▶ ABOUT THIS EXERCISE
Find each line below containing the word "none" and copy it.

▶ INFORMATION PROVIDED
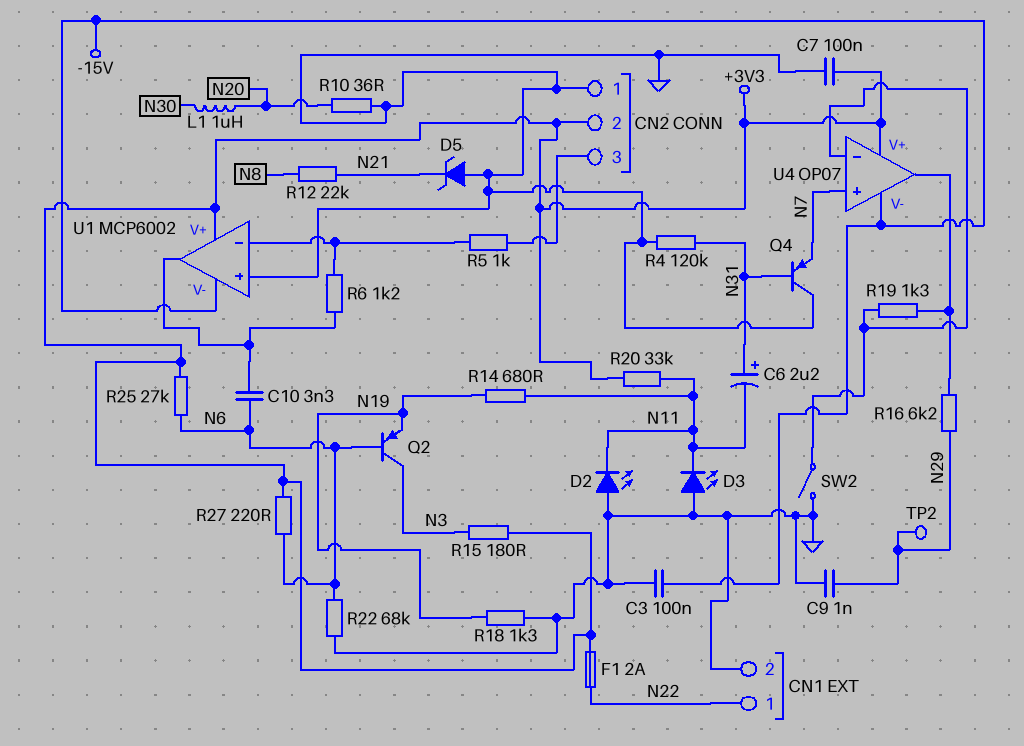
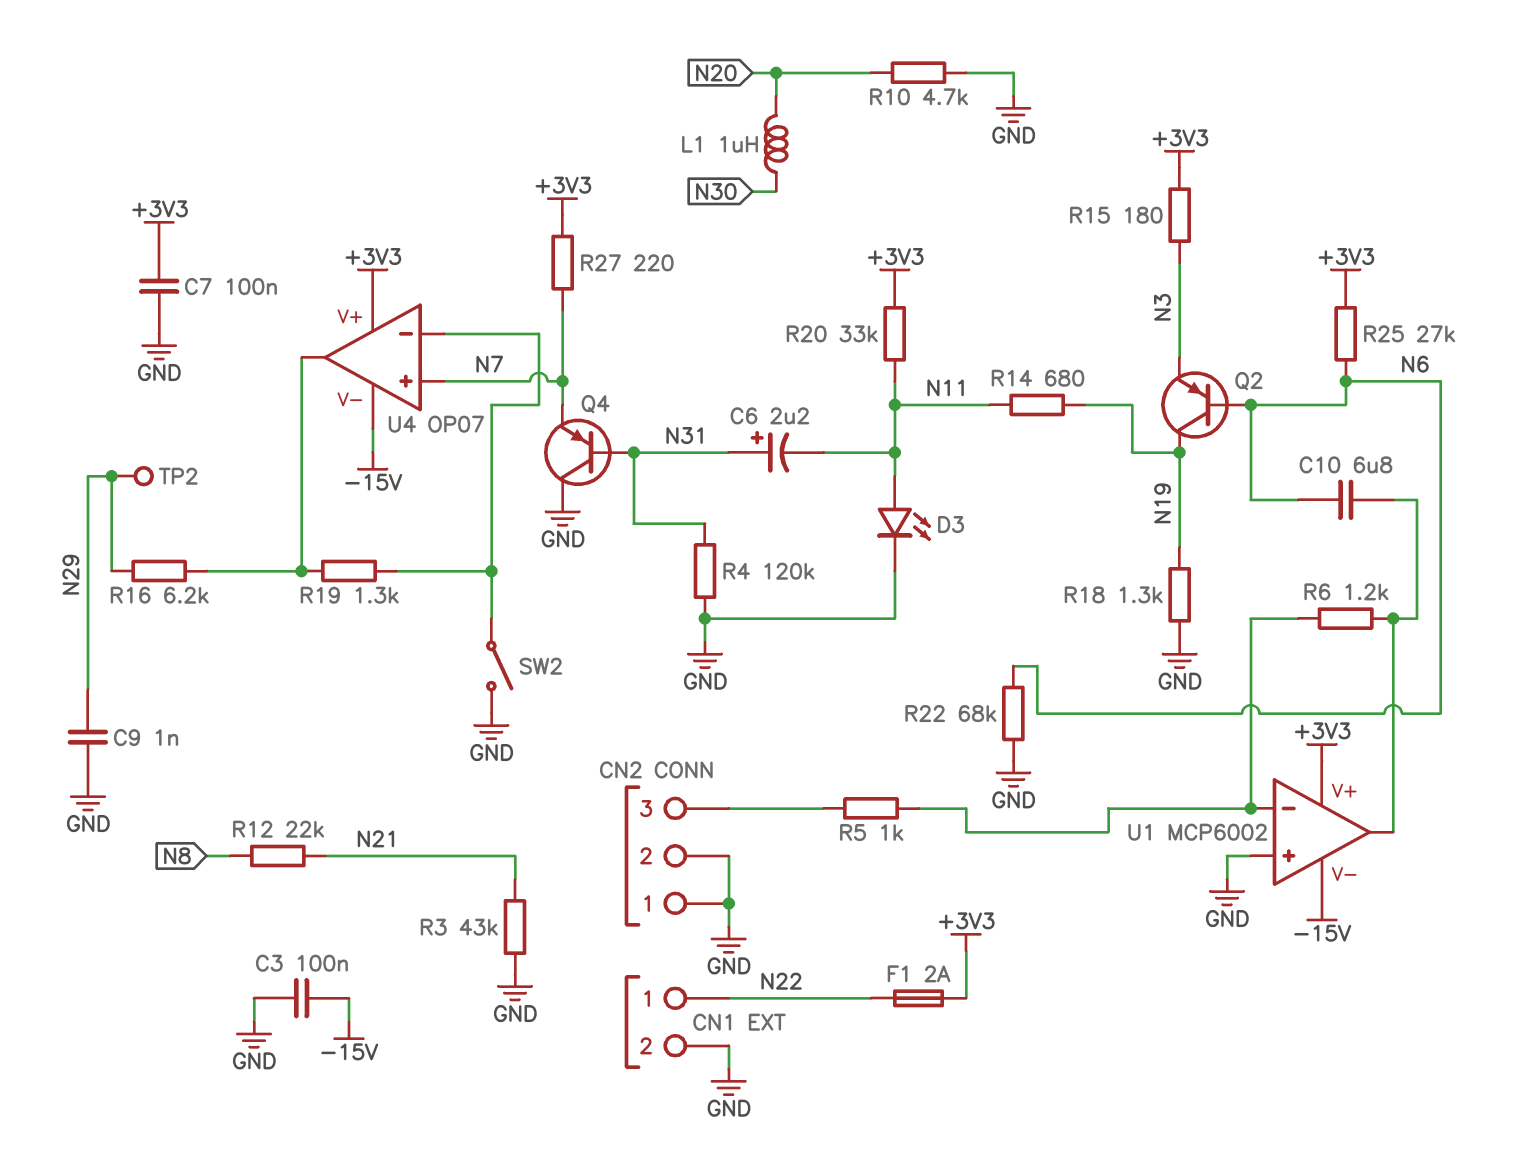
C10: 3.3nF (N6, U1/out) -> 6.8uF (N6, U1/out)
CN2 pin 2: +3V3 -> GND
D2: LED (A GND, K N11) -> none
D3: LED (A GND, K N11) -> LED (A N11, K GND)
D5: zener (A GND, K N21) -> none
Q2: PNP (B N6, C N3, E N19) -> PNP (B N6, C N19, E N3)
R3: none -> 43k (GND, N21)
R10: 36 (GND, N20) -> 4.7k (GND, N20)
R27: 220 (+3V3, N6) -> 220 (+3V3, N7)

* * *

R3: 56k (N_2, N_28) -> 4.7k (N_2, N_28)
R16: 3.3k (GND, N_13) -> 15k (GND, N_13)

---

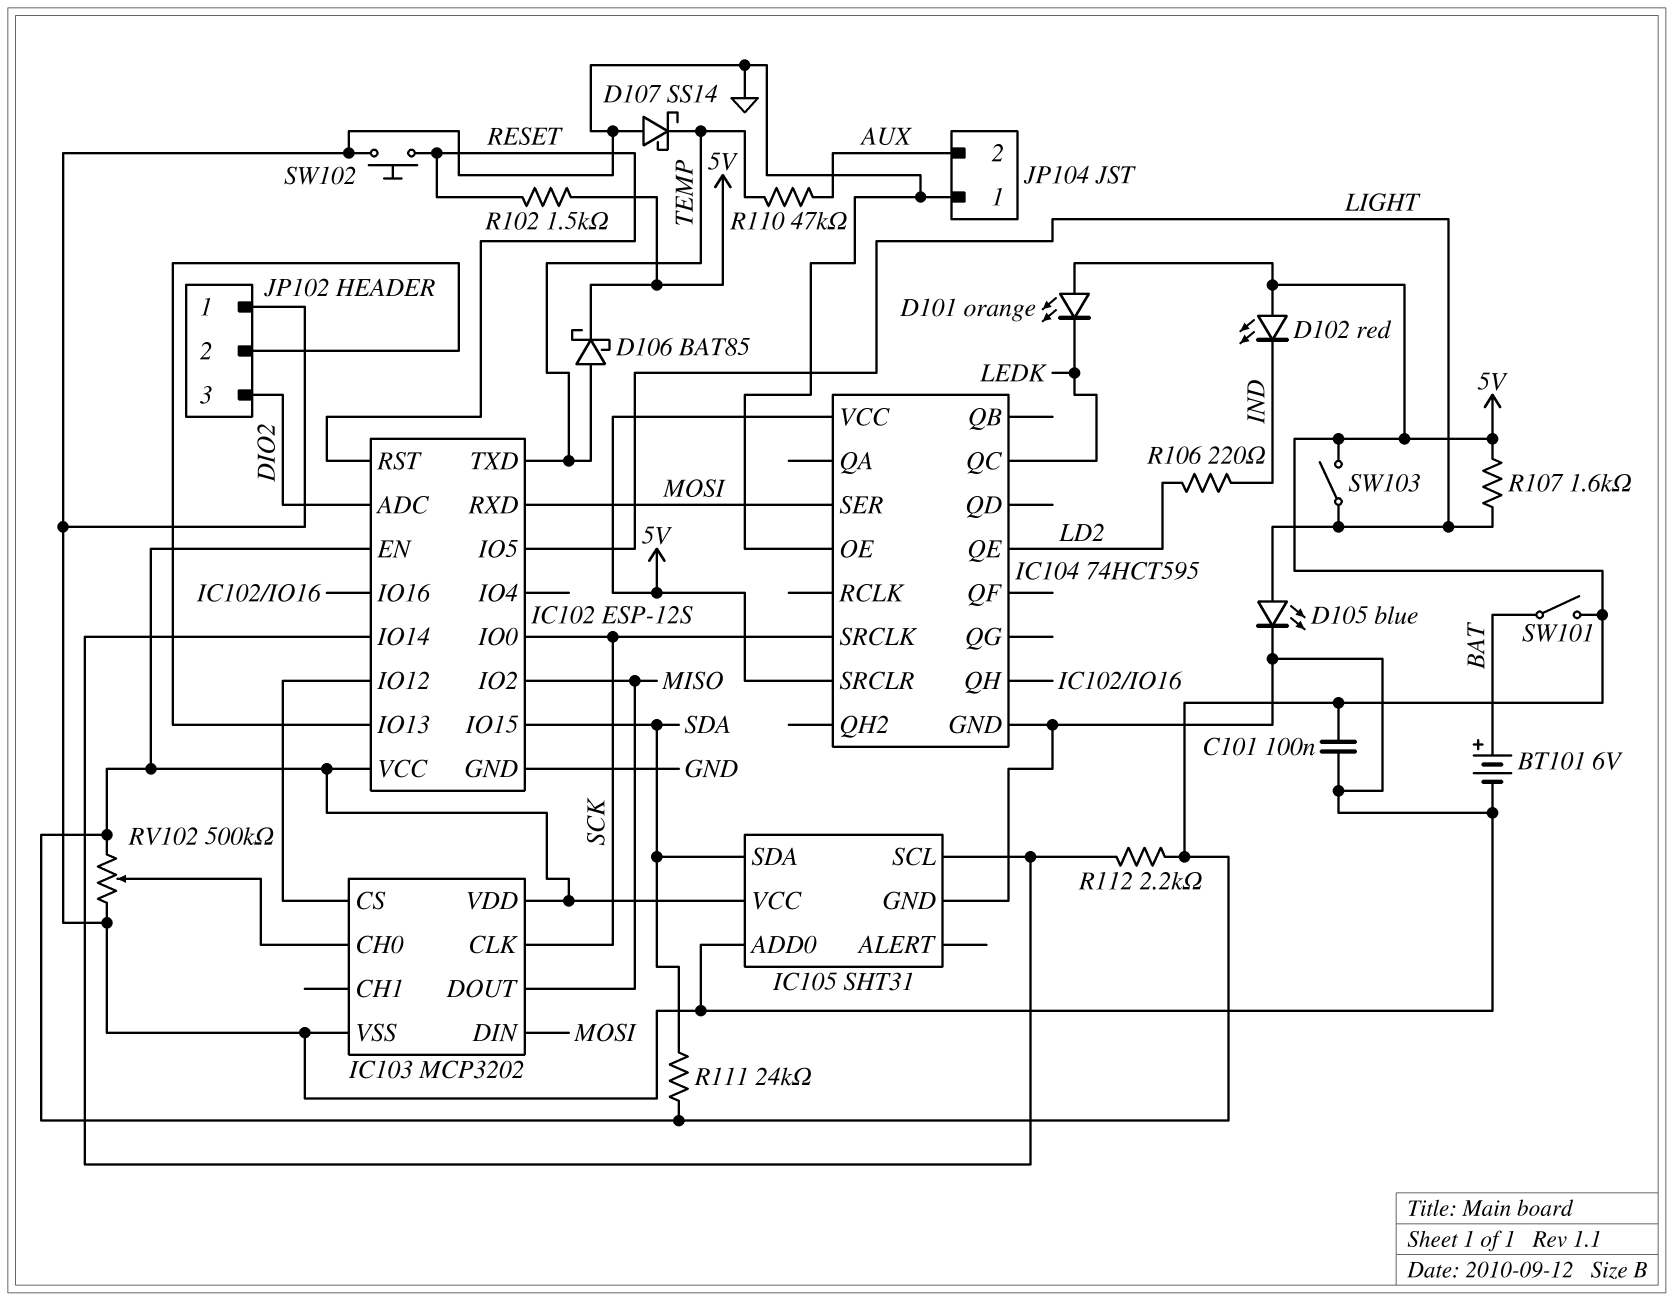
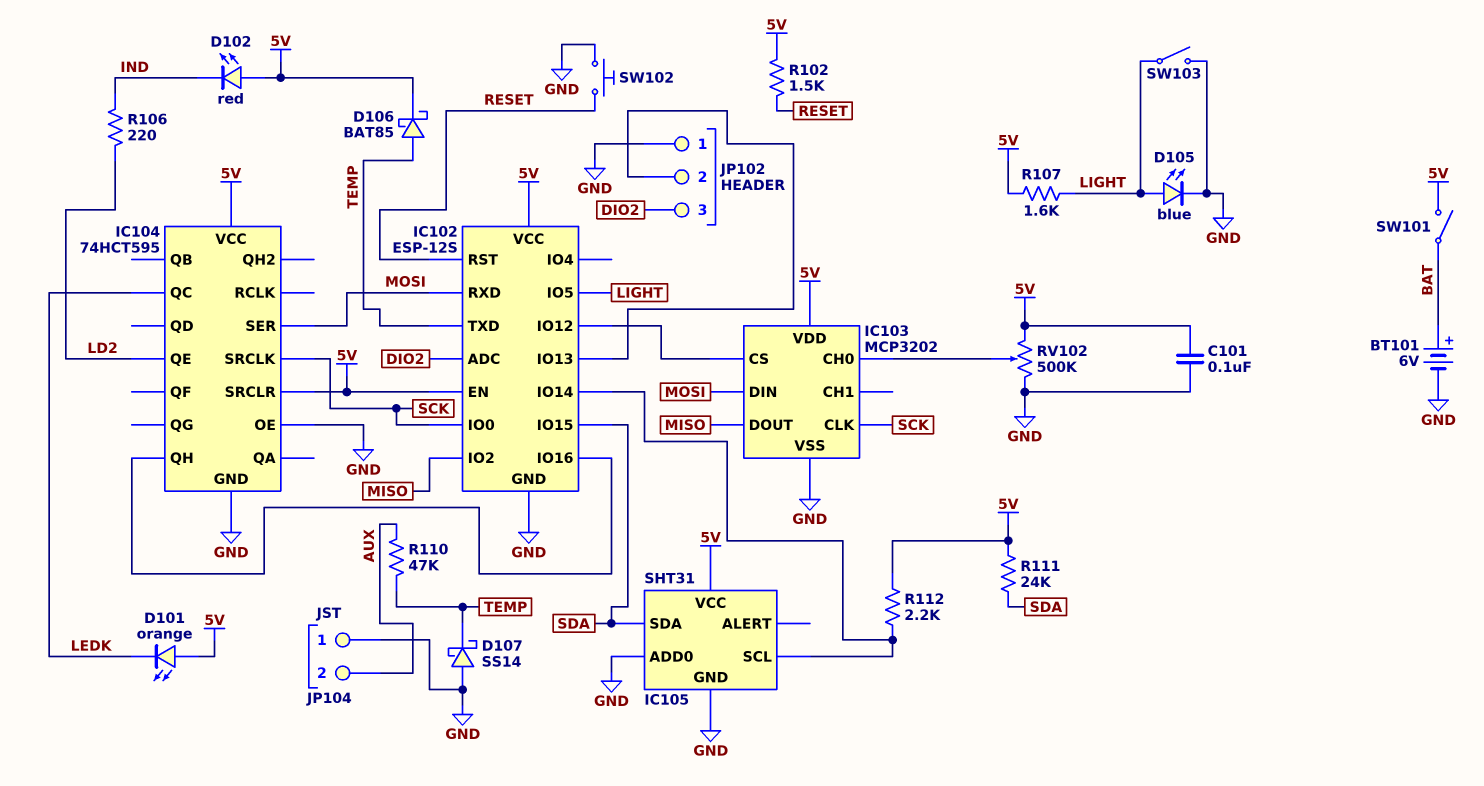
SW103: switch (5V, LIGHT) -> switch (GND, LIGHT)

▶ TASK SOLUTION
D2: LED (A GND, K N11) -> none
D5: zener (A GND, K N21) -> none
R3: none -> 43k (GND, N21)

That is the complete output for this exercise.